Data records
Start of Block

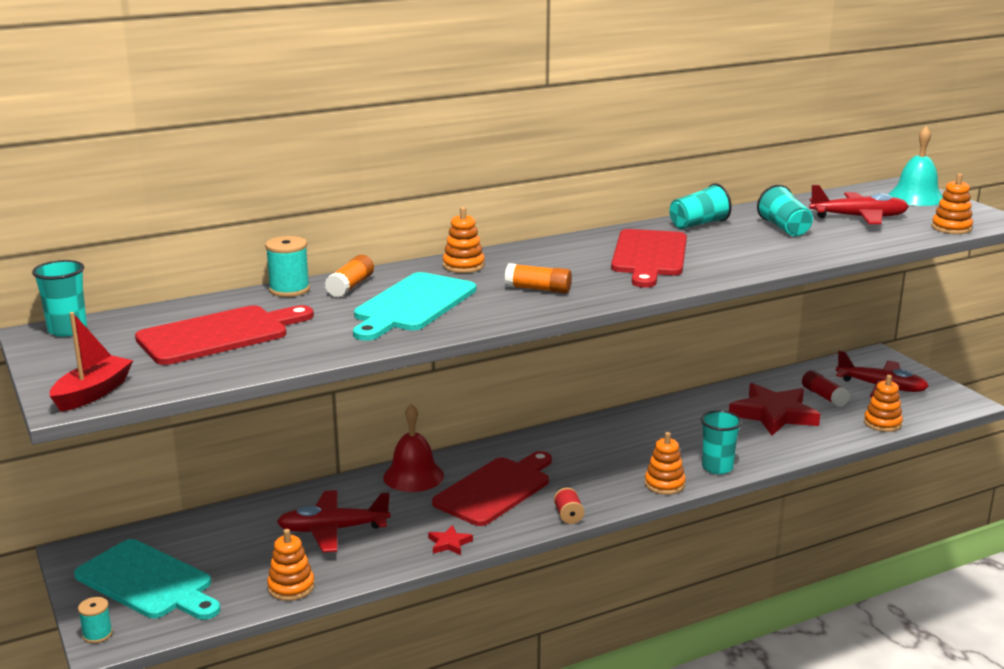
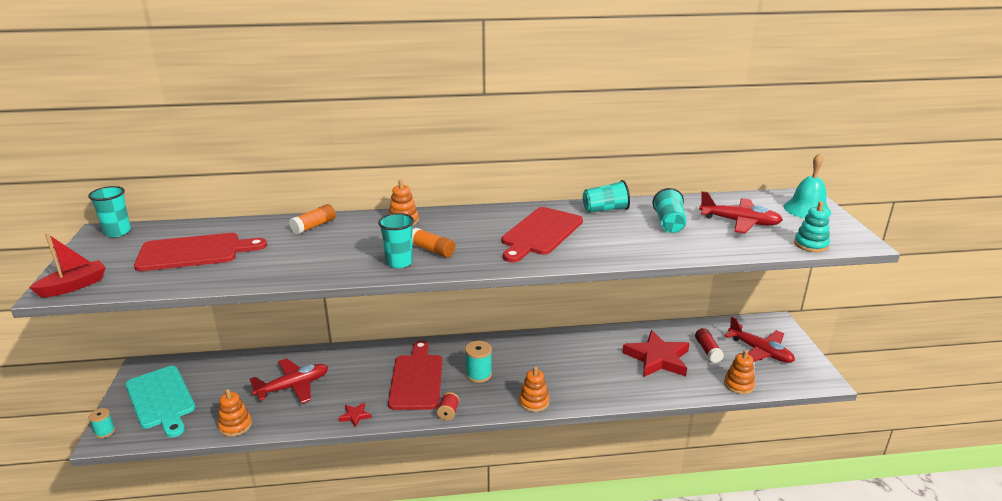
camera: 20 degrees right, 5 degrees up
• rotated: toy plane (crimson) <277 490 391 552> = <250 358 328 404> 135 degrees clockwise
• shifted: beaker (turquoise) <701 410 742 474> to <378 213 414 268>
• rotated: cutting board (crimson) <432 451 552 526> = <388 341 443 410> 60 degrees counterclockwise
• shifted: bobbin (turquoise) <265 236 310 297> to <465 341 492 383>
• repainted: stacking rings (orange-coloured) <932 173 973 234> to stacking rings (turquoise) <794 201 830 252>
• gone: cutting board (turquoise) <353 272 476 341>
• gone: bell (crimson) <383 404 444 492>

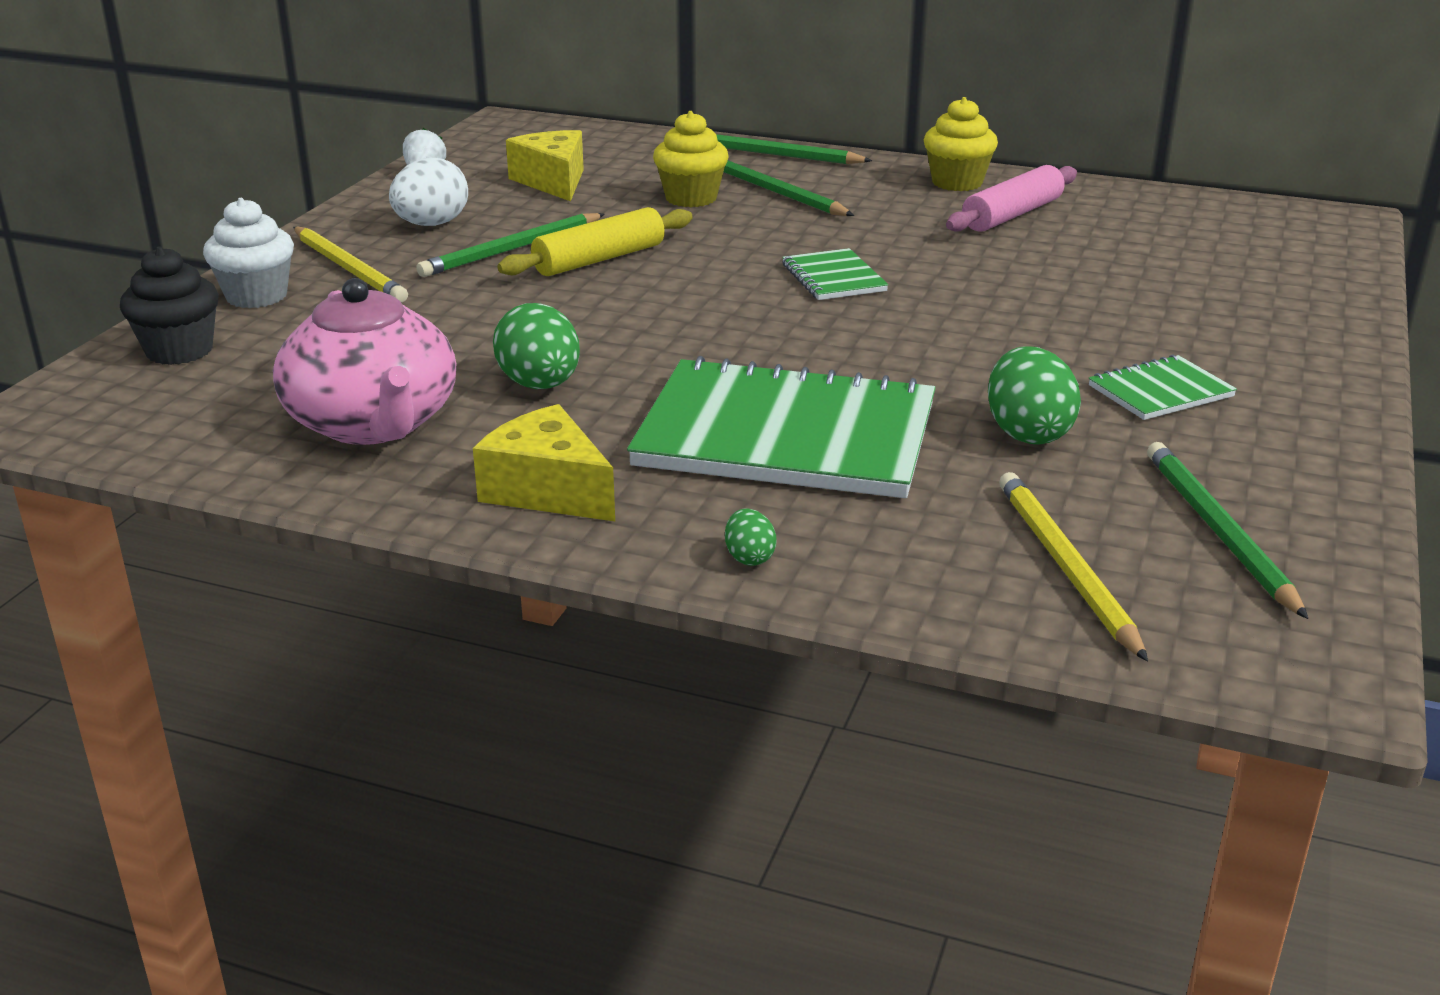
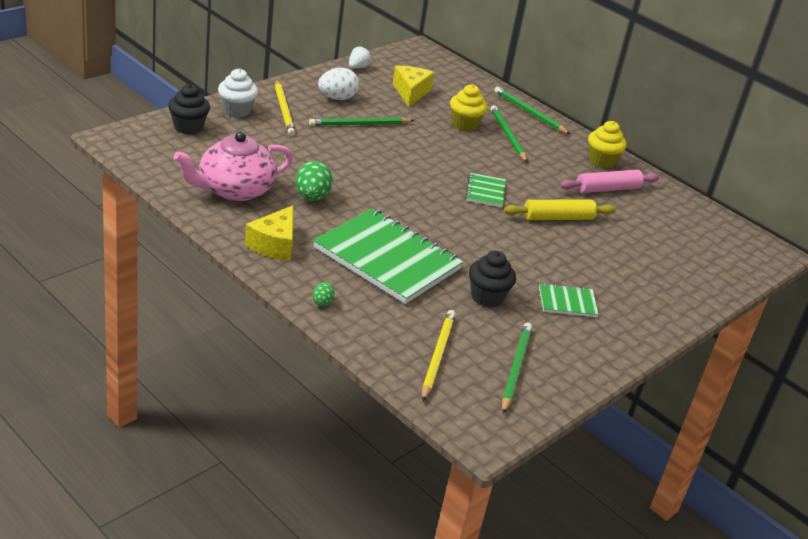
camera: 20 degrees right, 5 degrees up
• rotated: china teapot (rose-pink) <273 278 456 445> = <174 131 293 201> 60 degrees clockwise
• rotated: piece of cheese (golden) <473 404 615 521> = <245 205 293 261> 135 degrees counterclockwise
• swapped: egg shape (emerald) <988 346 1081 444> to muffin (black) <469 251 516 307>
• shifted: dough roller (golden) <497 207 693 276> to <504 200 616 220>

End of Block

Give the lines exactly, from the first line of the entries to the line with "272 476 341>", both ends included. Skip the pictures.

_Exercise output_
camera: 20 degrees right, 5 degrees up
• rotated: toy plane (crimson) <277 490 391 552> = <250 358 328 404> 135 degrees clockwise
• shifted: beaker (turquoise) <701 410 742 474> to <378 213 414 268>
• rotated: cutting board (crimson) <432 451 552 526> = <388 341 443 410> 60 degrees counterclockwise
• shifted: bobbin (turquoise) <265 236 310 297> to <465 341 492 383>
• repainted: stacking rings (orange-coloured) <932 173 973 234> to stacking rings (turquoise) <794 201 830 252>
• gone: cutting board (turquoise) <353 272 476 341>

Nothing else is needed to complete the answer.